# INFORMATION SUPPLIED:
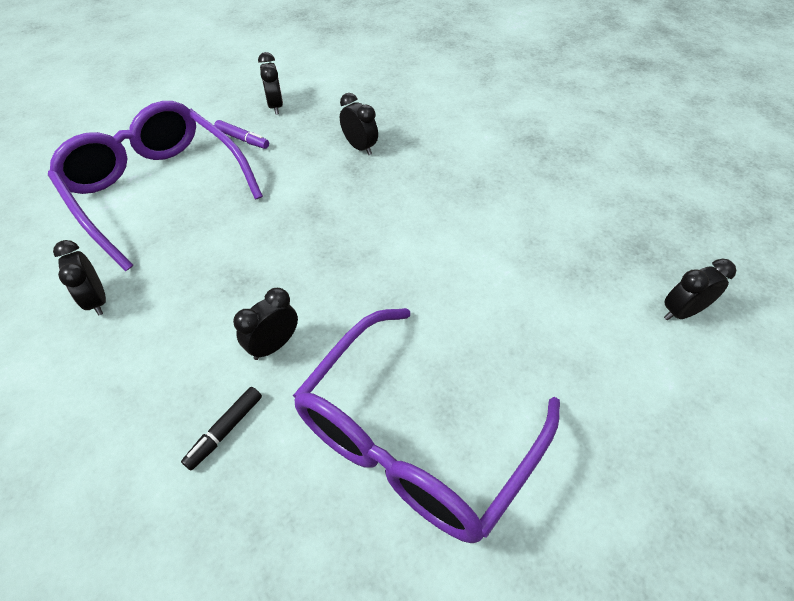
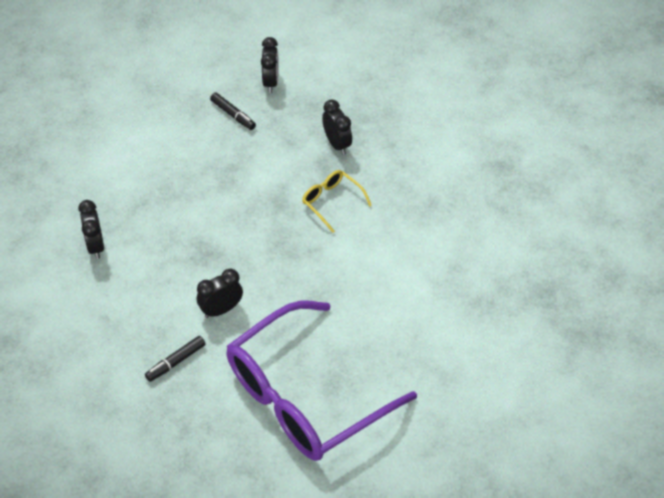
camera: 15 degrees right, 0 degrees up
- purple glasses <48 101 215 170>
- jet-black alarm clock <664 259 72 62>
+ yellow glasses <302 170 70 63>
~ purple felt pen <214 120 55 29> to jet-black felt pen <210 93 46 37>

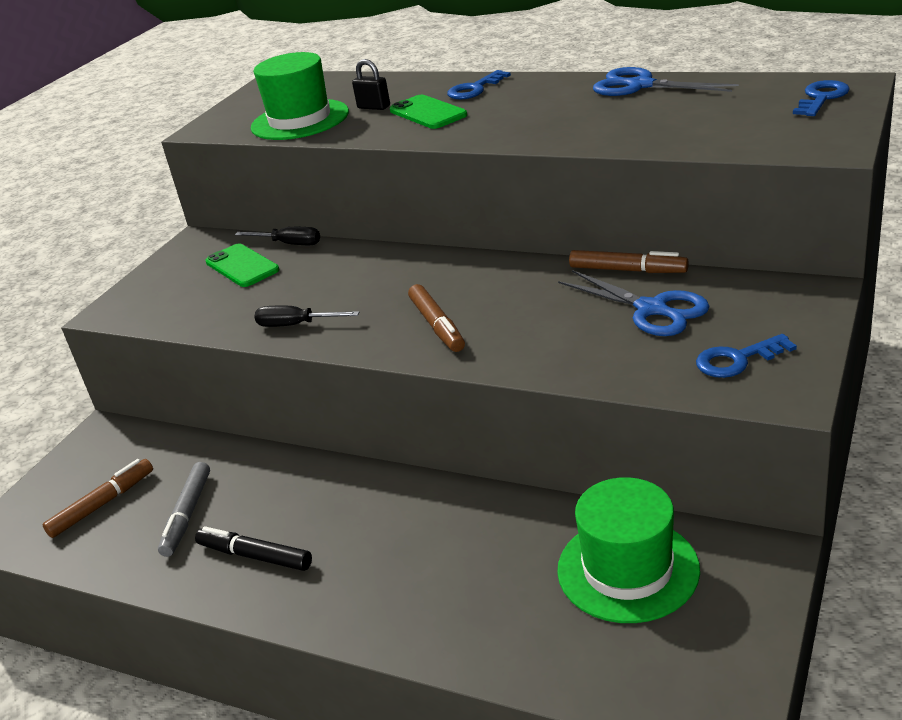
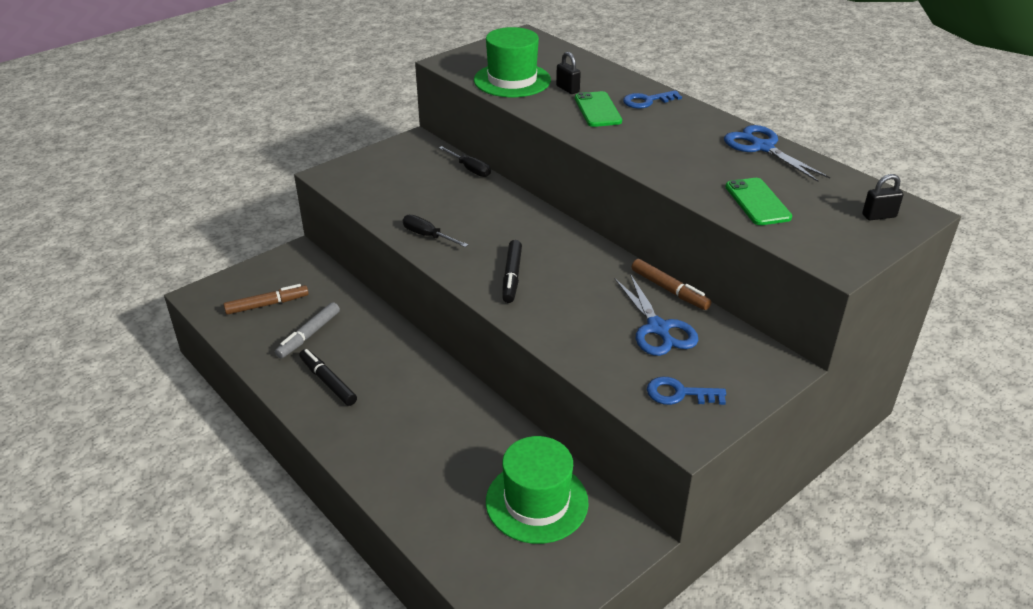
camera: 20 degrees right, 5 degrees up
~ green mobile phone <205 244 74 43> to <725 178 67 47>
~ blue door key <793 80 57 36> to jet-black lock <862 174 42 46>
~ brown felt pen <408 284 57 68> to jet-black felt pen <502 240 20 63>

# ABOUT THIS EXERCISE:
What you give back should match the entries above exactly, except that pictures are dropped.

# WRITTEN SOLUTION:
camera: 15 degrees right, 0 degrees up
- purple glasses <48 101 215 170>
- jet-black alarm clock <664 259 72 62>
+ yellow glasses <302 170 70 63>
~ purple felt pen <214 120 55 29> to jet-black felt pen <210 93 46 37>

camera: 20 degrees right, 5 degrees up
~ green mobile phone <205 244 74 43> to <725 178 67 47>
~ blue door key <793 80 57 36> to jet-black lock <862 174 42 46>
~ brown felt pen <408 284 57 68> to jet-black felt pen <502 240 20 63>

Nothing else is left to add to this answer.